### [Problem requirements]
Repeat exactly, and only, the lines of the entries below from the one with "SW1: switch (COM, n15) -> button (COM, n15)" through the one with "U1 pin TRIG: N020 -> N015", both ends included.

(Records excerpted from a collection)

────────────────────────────────────────

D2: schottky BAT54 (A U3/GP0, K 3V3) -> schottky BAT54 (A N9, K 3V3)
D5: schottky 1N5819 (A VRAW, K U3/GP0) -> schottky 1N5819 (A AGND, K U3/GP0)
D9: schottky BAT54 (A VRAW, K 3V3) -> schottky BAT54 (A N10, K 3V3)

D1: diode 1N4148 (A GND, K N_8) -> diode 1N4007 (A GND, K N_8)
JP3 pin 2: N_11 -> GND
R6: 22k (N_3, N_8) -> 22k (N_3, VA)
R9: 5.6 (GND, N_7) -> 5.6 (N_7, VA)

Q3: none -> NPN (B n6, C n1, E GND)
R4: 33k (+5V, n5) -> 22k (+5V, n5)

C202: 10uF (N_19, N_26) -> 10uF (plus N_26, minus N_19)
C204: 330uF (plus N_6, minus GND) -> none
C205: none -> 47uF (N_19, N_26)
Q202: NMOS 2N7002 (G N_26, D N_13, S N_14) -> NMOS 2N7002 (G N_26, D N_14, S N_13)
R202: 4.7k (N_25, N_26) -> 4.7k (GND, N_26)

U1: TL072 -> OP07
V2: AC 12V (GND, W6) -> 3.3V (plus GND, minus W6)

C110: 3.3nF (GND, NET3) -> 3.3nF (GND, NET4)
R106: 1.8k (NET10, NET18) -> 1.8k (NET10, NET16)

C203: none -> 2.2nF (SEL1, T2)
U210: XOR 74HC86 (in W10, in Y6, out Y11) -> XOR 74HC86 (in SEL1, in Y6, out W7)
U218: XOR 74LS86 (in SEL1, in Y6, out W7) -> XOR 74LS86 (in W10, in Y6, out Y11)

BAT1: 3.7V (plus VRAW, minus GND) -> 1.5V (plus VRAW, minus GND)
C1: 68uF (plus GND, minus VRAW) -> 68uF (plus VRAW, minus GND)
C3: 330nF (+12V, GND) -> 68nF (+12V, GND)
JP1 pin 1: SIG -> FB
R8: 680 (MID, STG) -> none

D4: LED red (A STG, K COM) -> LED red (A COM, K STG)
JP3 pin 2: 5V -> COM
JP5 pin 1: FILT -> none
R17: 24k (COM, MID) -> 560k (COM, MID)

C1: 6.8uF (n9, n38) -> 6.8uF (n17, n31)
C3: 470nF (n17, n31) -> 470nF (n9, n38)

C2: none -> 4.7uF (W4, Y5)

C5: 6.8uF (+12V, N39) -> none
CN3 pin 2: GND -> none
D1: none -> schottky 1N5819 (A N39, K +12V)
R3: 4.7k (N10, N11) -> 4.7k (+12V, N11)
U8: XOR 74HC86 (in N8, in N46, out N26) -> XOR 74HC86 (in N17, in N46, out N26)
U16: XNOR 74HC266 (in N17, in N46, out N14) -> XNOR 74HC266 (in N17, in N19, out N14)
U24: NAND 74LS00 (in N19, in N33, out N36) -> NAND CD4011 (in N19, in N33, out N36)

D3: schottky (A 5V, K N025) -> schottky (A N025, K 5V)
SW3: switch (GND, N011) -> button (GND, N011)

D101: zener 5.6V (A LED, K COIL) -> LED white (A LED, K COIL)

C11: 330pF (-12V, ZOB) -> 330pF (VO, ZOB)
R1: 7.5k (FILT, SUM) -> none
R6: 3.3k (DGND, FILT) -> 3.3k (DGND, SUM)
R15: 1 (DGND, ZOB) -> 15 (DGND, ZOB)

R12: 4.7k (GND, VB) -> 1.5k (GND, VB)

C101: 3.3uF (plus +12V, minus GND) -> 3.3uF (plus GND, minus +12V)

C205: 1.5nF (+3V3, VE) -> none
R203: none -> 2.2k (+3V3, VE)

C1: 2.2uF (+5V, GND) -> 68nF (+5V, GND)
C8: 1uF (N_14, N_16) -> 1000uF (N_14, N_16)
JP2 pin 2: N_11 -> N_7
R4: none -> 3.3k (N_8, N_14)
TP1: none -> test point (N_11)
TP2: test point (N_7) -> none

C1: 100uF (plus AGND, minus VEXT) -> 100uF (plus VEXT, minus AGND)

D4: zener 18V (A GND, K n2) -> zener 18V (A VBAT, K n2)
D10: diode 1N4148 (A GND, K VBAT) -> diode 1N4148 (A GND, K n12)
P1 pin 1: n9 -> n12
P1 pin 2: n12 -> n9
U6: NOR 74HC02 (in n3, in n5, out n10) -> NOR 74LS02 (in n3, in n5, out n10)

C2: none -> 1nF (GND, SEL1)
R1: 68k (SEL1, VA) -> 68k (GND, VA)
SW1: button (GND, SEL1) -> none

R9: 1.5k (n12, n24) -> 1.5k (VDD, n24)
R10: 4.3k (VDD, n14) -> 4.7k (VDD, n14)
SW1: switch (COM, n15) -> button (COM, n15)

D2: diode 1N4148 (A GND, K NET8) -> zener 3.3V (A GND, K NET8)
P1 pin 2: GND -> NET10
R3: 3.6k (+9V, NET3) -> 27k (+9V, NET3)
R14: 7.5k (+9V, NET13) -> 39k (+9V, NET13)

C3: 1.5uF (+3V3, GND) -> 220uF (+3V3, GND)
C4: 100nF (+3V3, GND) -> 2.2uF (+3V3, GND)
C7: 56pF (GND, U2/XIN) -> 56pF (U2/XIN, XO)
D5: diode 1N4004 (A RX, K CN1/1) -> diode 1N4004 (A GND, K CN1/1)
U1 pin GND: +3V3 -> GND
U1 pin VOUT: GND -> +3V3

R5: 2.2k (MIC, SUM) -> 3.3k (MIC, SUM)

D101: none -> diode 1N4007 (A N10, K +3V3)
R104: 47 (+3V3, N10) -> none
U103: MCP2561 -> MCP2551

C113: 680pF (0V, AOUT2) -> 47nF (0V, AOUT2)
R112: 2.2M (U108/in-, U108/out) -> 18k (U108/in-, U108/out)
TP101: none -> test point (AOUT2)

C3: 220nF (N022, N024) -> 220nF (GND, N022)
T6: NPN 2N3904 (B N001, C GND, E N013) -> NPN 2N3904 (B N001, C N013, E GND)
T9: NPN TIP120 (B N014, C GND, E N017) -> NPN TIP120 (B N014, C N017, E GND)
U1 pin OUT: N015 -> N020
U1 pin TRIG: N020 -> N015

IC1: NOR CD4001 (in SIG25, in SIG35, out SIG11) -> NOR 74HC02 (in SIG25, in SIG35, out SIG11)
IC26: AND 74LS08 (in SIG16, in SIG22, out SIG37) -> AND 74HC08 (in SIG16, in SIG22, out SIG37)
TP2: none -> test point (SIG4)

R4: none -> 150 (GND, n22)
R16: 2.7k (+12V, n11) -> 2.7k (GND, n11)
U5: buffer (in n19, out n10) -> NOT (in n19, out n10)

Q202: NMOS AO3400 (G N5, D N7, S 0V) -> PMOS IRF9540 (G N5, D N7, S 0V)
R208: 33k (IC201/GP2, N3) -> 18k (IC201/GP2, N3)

────────────────────────────────────────

### [Task output]
SW1: switch (COM, n15) -> button (COM, n15)

D2: diode 1N4148 (A GND, K NET8) -> zener 3.3V (A GND, K NET8)
P1 pin 2: GND -> NET10
R3: 3.6k (+9V, NET3) -> 27k (+9V, NET3)
R14: 7.5k (+9V, NET13) -> 39k (+9V, NET13)

C3: 1.5uF (+3V3, GND) -> 220uF (+3V3, GND)
C4: 100nF (+3V3, GND) -> 2.2uF (+3V3, GND)
C7: 56pF (GND, U2/XIN) -> 56pF (U2/XIN, XO)
D5: diode 1N4004 (A RX, K CN1/1) -> diode 1N4004 (A GND, K CN1/1)
U1 pin GND: +3V3 -> GND
U1 pin VOUT: GND -> +3V3

R5: 2.2k (MIC, SUM) -> 3.3k (MIC, SUM)

D101: none -> diode 1N4007 (A N10, K +3V3)
R104: 47 (+3V3, N10) -> none
U103: MCP2561 -> MCP2551

C113: 680pF (0V, AOUT2) -> 47nF (0V, AOUT2)
R112: 2.2M (U108/in-, U108/out) -> 18k (U108/in-, U108/out)
TP101: none -> test point (AOUT2)

C3: 220nF (N022, N024) -> 220nF (GND, N022)
T6: NPN 2N3904 (B N001, C GND, E N013) -> NPN 2N3904 (B N001, C N013, E GND)
T9: NPN TIP120 (B N014, C GND, E N017) -> NPN TIP120 (B N014, C N017, E GND)
U1 pin OUT: N015 -> N020
U1 pin TRIG: N020 -> N015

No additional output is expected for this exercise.